::: DATASET RECORDS
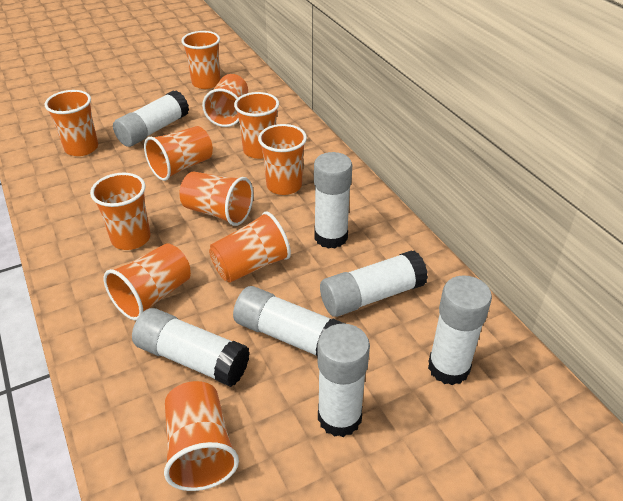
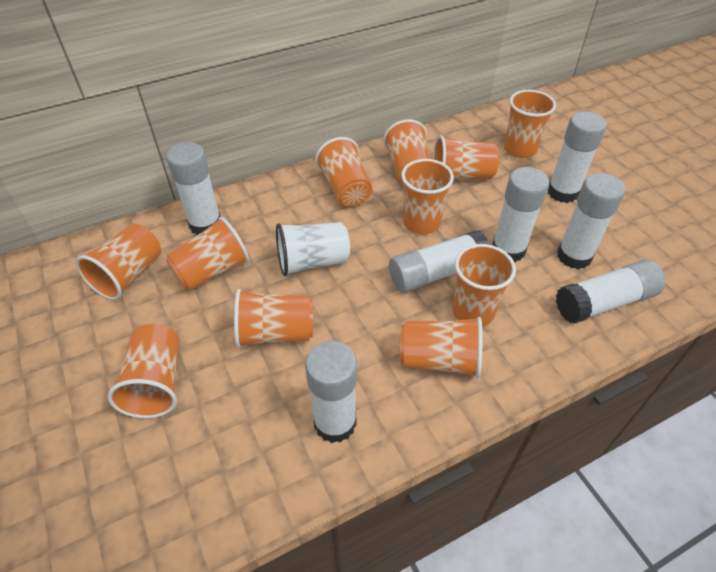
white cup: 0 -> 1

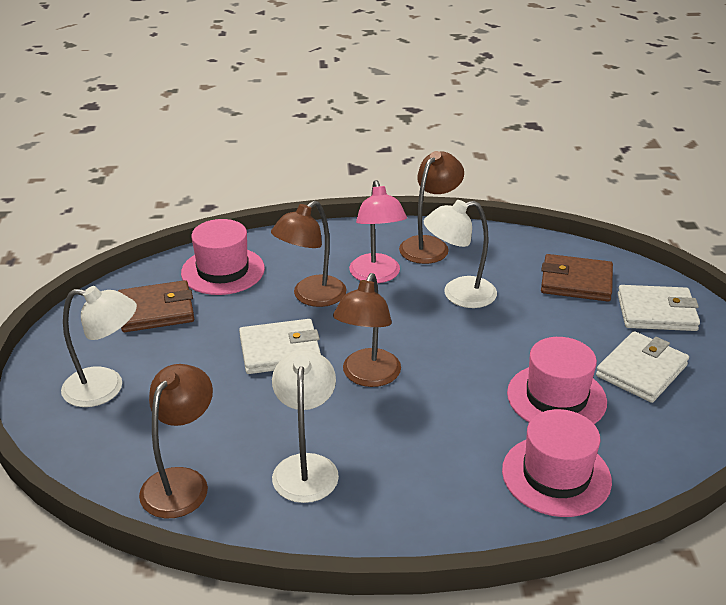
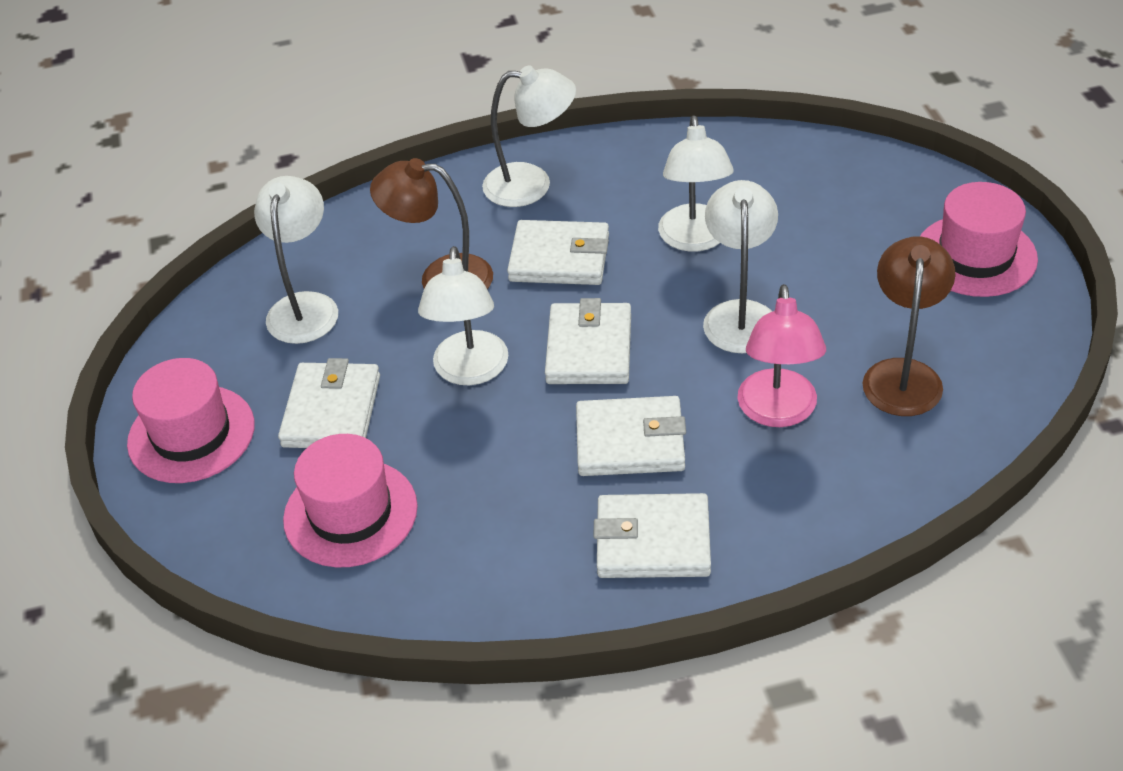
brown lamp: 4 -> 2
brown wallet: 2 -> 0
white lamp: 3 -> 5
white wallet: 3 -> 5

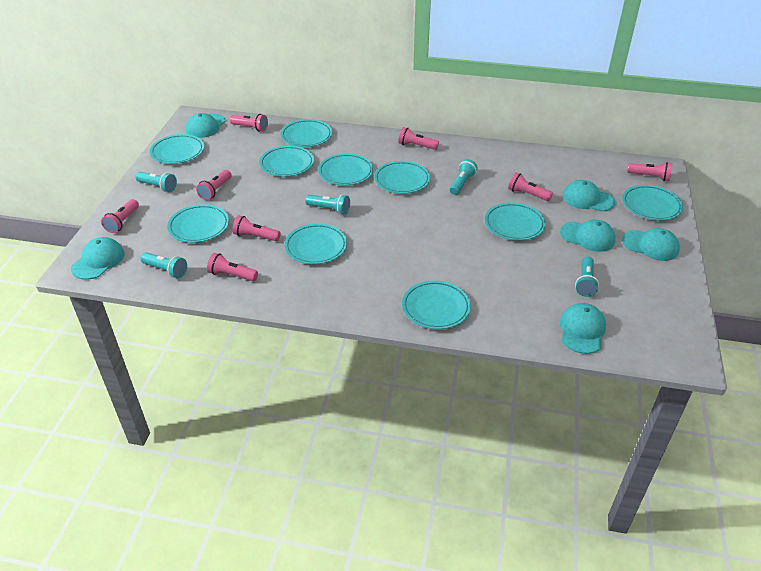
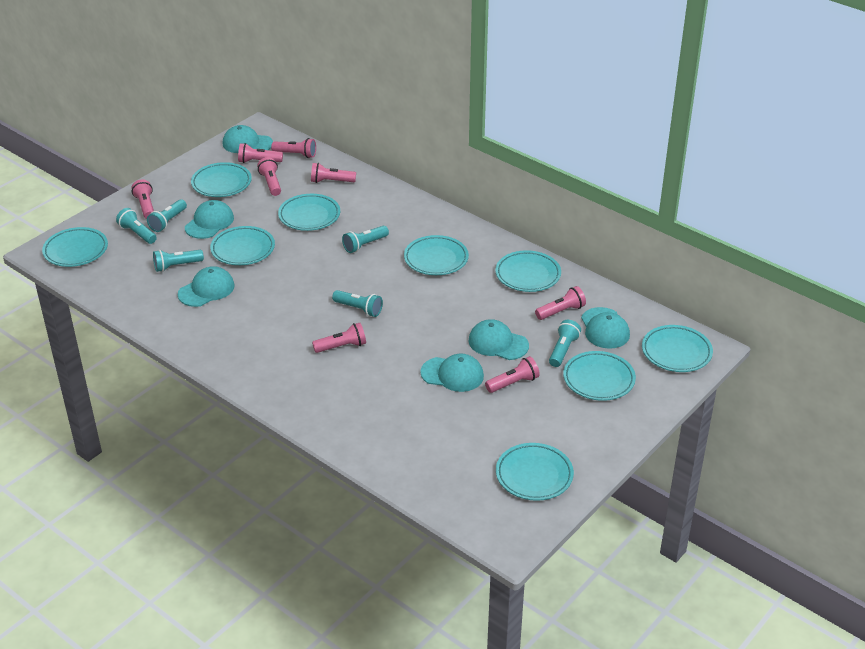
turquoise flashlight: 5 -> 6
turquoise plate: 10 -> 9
::::::
::: DATASET RECORDS
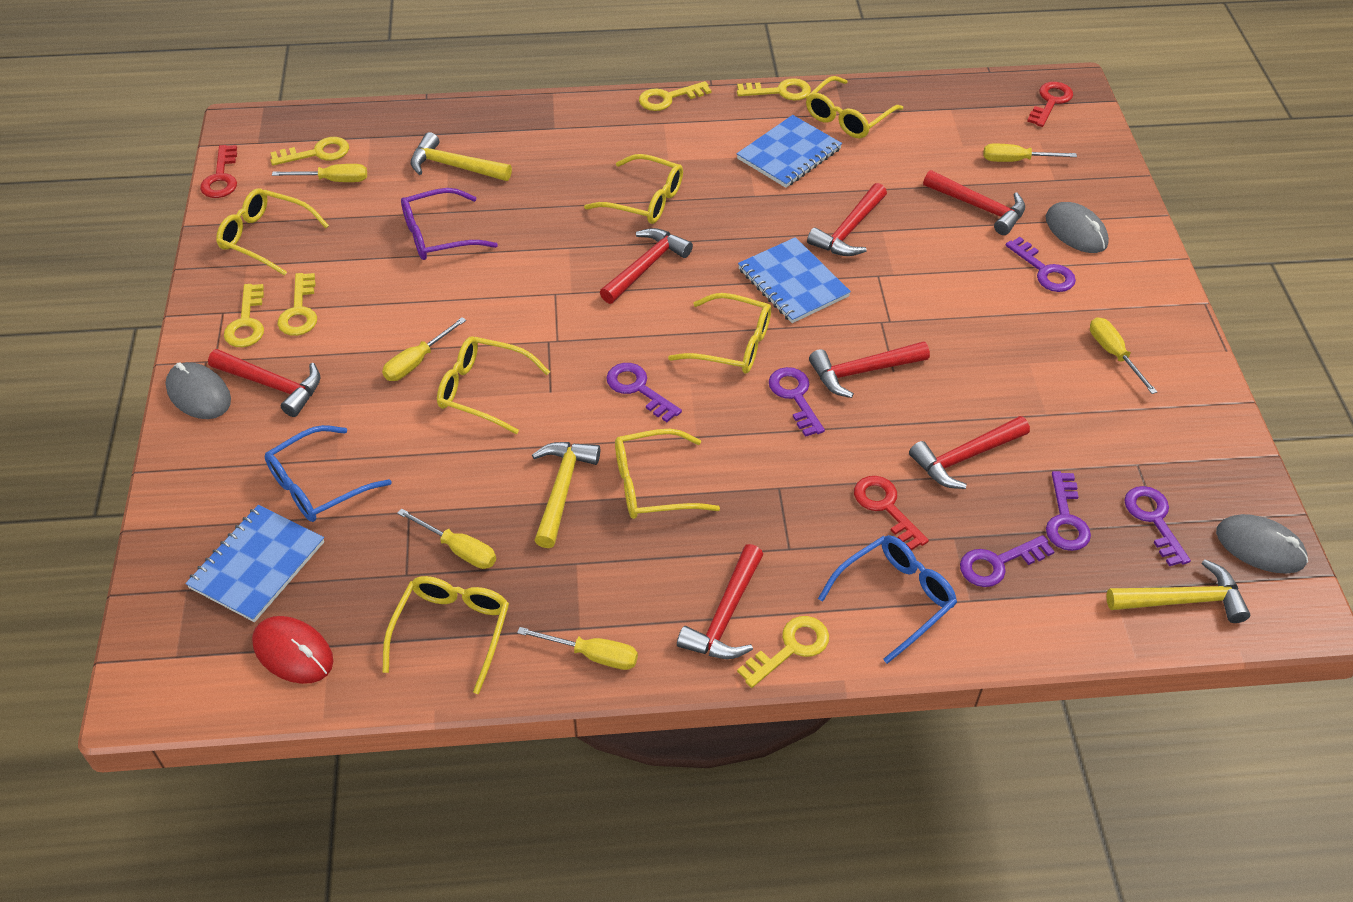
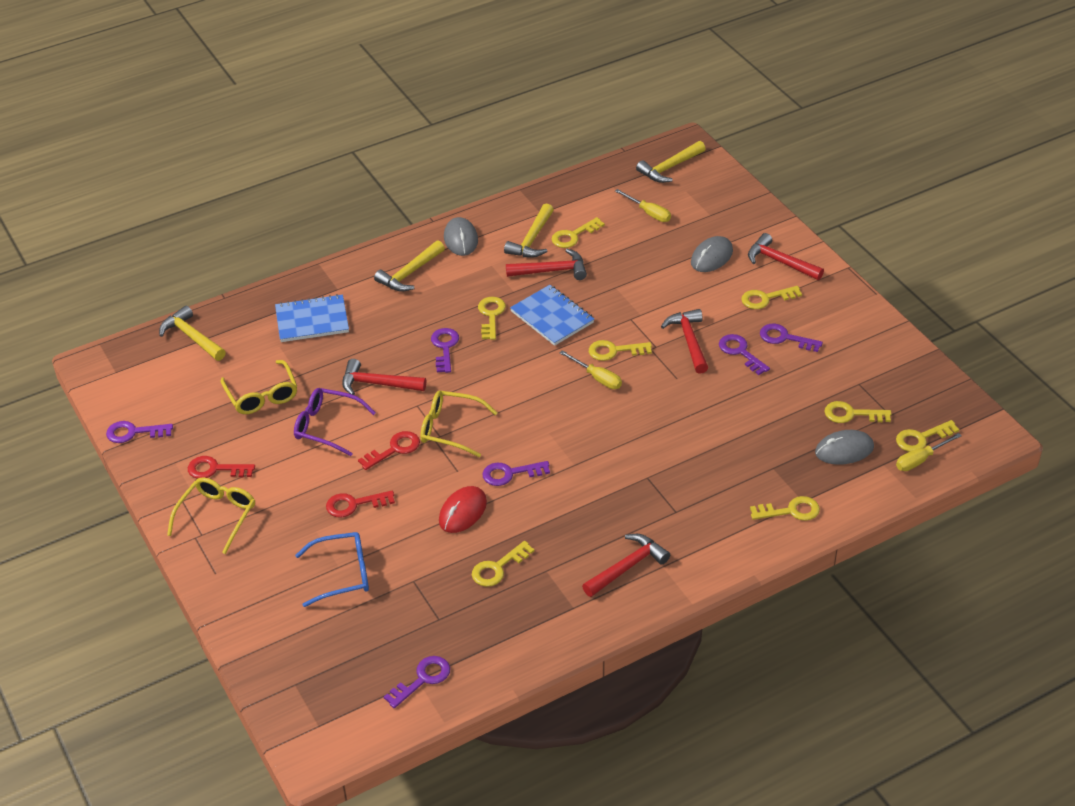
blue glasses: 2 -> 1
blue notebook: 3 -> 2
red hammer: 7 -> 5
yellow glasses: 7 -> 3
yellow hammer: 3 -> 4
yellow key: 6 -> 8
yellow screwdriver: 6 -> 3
::::::
::: DATASET RECORDS
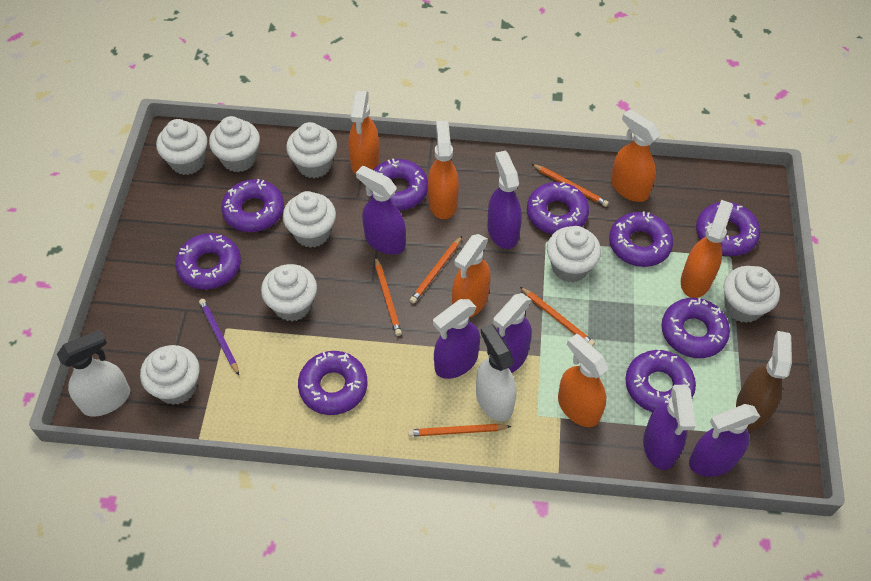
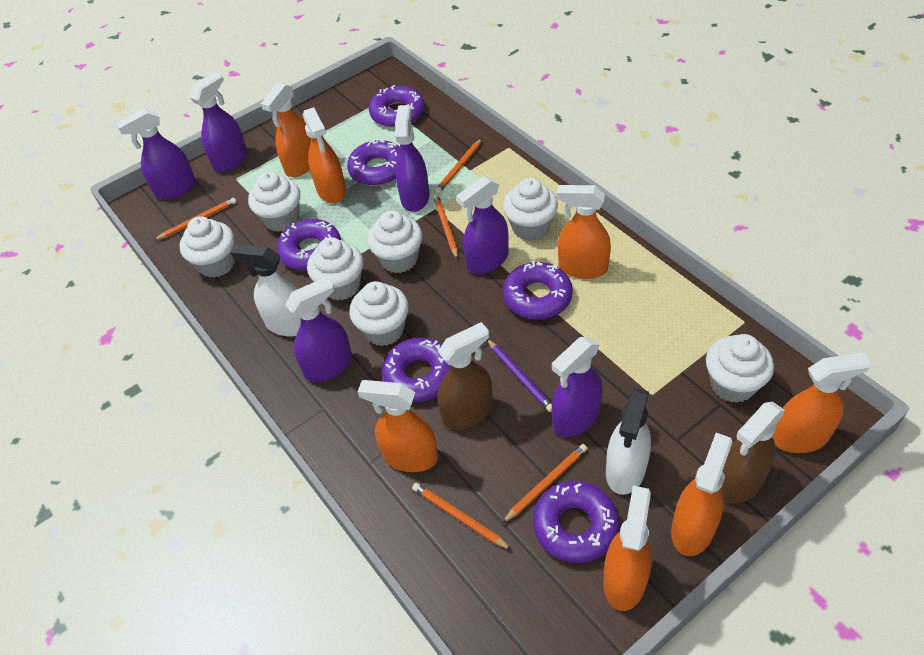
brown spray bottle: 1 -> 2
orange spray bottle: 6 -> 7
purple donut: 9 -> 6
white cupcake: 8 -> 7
::::::
→ **REQUIRED WORK**: Reproduce only the lines above, starting at the line with "orange spray bottle: 6 -> 7" and ending at the line with "white cupcake: 8 -> 7", exactly as written.

→ **EXPECTED ANSWER**:
orange spray bottle: 6 -> 7
purple donut: 9 -> 6
white cupcake: 8 -> 7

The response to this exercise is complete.